[[ Dataset excerpt open ]]

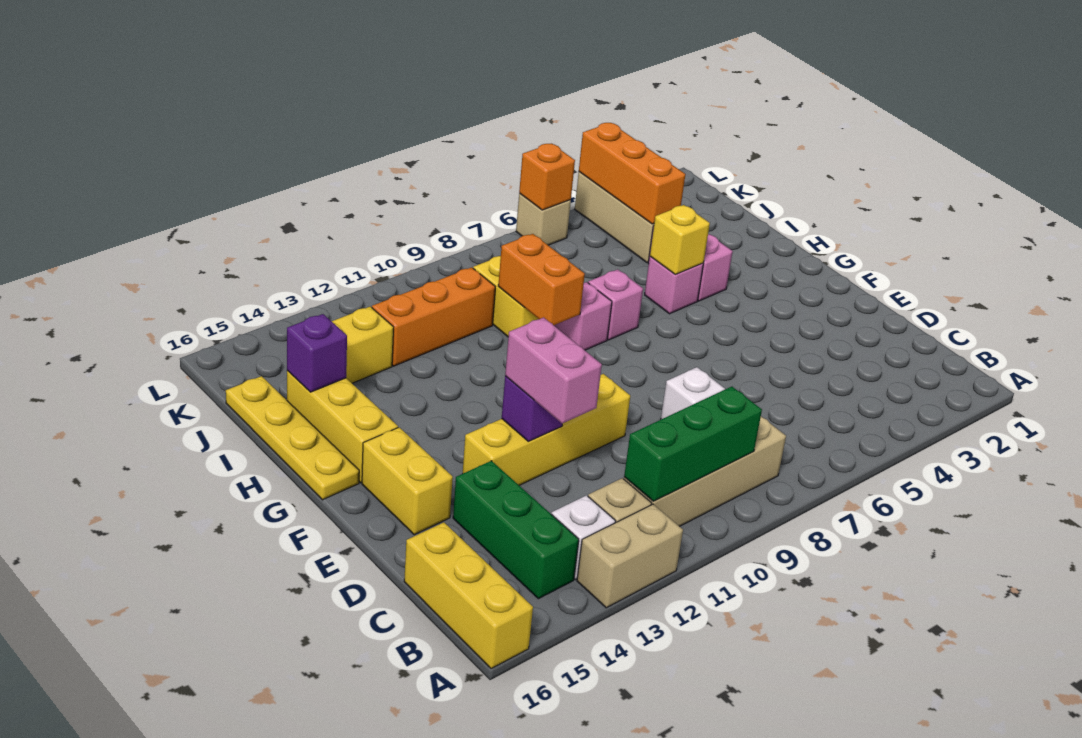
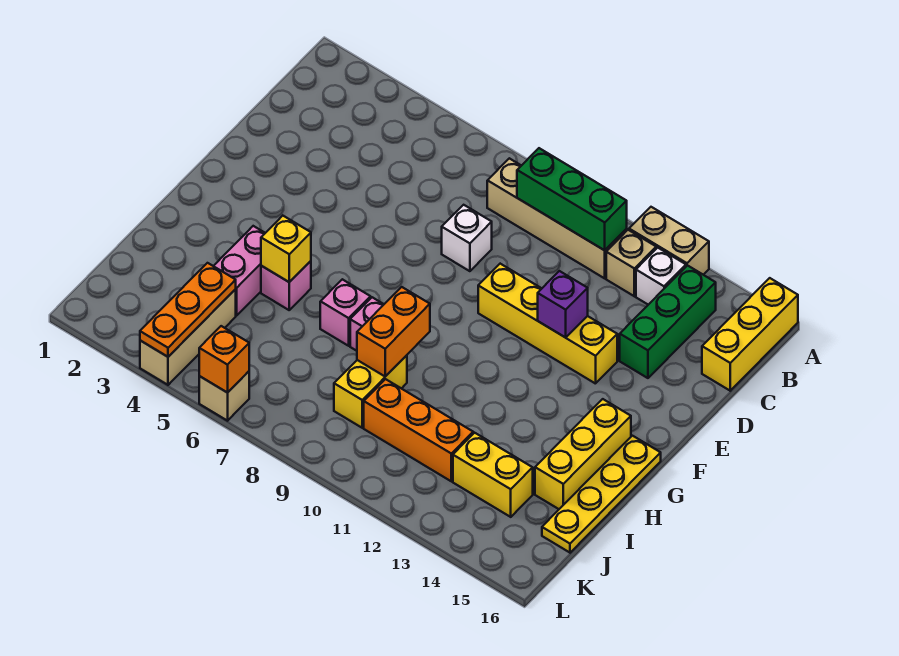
pink brick D12:E12 level 3 -> none
yellow brick E15:F15 level 1 -> none
purple brick I15 level 2 -> none
orange brick J4:L4 level 2 -> orange plate J4:L4 level 2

[[ Dataset excerpt closed ]]

Include in the answer nothing but an exact repetition of the lines from the one with "purple brick I15 level 2 -> none" through the end of the material.

• _Response area_
purple brick I15 level 2 -> none
orange brick J4:L4 level 2 -> orange plate J4:L4 level 2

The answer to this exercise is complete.